EXERCISE AIM:
First find the line with "U2 pin VDD: VIN -> PROG" in the entries below, then set down exactly every line through the line with "J1 pin 2: 3V3 -> CLK", that line included.

[DATASET EXTRACT — start]

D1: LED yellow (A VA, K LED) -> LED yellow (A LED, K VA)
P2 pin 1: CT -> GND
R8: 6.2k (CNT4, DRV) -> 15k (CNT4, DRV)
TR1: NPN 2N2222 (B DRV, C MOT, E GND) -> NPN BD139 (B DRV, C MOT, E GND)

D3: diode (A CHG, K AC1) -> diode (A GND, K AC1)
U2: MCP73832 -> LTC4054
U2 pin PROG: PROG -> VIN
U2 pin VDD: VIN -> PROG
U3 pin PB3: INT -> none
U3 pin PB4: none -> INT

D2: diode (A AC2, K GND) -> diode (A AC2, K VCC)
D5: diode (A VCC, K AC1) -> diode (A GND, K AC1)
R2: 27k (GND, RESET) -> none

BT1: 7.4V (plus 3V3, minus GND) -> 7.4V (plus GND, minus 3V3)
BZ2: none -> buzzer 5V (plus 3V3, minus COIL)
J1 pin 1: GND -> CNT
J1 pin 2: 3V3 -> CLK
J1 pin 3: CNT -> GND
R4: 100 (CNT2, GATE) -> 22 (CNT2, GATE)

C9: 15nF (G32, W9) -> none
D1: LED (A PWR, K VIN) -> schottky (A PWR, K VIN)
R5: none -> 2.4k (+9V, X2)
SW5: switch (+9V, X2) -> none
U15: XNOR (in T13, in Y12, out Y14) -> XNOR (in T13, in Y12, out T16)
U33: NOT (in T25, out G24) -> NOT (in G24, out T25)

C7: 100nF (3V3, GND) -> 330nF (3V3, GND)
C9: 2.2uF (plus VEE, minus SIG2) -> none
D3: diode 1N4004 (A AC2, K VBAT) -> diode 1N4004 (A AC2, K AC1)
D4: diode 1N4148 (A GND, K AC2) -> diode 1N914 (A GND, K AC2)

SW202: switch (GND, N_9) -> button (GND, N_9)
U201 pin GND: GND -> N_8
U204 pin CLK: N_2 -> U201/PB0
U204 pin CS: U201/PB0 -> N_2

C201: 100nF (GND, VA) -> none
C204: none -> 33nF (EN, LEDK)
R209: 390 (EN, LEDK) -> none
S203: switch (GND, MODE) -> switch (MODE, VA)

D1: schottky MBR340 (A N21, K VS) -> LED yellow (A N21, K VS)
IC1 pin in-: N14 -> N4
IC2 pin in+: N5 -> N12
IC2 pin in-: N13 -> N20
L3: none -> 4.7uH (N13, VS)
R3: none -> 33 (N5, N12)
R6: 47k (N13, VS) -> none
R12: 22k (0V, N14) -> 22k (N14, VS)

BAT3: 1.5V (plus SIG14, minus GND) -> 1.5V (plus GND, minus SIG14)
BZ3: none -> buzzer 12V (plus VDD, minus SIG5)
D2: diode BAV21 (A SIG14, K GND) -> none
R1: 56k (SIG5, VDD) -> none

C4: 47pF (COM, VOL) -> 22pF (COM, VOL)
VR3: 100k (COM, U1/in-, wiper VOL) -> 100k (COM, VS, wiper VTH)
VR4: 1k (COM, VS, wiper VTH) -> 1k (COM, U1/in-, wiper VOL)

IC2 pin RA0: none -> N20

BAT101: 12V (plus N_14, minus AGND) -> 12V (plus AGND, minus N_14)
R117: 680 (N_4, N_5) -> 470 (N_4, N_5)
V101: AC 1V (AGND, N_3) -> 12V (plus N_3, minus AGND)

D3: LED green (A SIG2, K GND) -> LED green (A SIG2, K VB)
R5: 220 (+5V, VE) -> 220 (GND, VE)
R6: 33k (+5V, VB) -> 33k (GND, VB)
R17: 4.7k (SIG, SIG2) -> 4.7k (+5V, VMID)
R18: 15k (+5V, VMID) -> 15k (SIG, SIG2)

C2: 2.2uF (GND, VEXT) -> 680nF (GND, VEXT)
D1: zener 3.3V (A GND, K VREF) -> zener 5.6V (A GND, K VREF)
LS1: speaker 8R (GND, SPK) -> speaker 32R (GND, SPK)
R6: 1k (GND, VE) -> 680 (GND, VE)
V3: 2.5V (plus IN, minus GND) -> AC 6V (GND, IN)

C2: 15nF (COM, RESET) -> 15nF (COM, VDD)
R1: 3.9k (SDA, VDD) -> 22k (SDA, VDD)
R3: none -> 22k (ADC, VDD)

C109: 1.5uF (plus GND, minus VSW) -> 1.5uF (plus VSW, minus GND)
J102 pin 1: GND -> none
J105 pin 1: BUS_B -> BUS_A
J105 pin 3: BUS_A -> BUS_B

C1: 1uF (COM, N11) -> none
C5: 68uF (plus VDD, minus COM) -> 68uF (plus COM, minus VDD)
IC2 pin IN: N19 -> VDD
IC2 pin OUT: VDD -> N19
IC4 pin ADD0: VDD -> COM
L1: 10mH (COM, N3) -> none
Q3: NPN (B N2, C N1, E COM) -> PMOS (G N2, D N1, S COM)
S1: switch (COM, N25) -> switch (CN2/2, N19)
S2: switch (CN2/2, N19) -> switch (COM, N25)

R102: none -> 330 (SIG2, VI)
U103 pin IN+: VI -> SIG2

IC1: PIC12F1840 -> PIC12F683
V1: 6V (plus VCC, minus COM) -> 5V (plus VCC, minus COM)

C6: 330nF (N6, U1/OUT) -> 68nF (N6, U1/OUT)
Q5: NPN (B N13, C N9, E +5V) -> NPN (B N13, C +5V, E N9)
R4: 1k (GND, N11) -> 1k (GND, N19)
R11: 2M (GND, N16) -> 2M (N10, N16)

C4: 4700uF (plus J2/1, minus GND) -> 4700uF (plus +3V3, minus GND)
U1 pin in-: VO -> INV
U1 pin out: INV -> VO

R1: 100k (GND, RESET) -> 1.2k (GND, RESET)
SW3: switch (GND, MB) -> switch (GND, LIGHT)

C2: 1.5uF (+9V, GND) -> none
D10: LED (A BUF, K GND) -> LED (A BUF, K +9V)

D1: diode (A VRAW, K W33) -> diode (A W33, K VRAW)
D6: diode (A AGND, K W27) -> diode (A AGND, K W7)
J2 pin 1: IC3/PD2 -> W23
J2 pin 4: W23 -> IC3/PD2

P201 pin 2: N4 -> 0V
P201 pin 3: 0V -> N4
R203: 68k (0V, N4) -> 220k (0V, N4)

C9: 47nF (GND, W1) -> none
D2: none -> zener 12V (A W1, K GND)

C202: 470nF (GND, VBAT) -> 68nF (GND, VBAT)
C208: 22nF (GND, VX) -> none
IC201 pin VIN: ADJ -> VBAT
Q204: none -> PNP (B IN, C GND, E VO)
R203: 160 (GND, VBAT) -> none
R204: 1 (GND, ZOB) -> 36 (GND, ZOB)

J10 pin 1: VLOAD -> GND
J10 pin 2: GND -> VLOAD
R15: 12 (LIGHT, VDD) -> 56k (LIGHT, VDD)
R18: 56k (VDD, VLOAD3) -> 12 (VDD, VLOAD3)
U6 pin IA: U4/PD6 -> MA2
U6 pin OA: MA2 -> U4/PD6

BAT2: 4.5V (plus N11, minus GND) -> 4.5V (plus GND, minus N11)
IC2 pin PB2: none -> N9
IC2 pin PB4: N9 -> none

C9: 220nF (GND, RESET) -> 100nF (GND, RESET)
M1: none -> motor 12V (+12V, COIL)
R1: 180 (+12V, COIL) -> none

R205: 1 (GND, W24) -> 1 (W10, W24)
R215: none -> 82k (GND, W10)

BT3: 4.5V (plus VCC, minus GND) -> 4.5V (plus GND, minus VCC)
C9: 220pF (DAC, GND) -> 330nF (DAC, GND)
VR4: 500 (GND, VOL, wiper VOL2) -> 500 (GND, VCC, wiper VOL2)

[DATASET EXTRACT — finish]

REPLY:
U2 pin VDD: VIN -> PROG
U3 pin PB3: INT -> none
U3 pin PB4: none -> INT

D2: diode (A AC2, K GND) -> diode (A AC2, K VCC)
D5: diode (A VCC, K AC1) -> diode (A GND, K AC1)
R2: 27k (GND, RESET) -> none

BT1: 7.4V (plus 3V3, minus GND) -> 7.4V (plus GND, minus 3V3)
BZ2: none -> buzzer 5V (plus 3V3, minus COIL)
J1 pin 1: GND -> CNT
J1 pin 2: 3V3 -> CLK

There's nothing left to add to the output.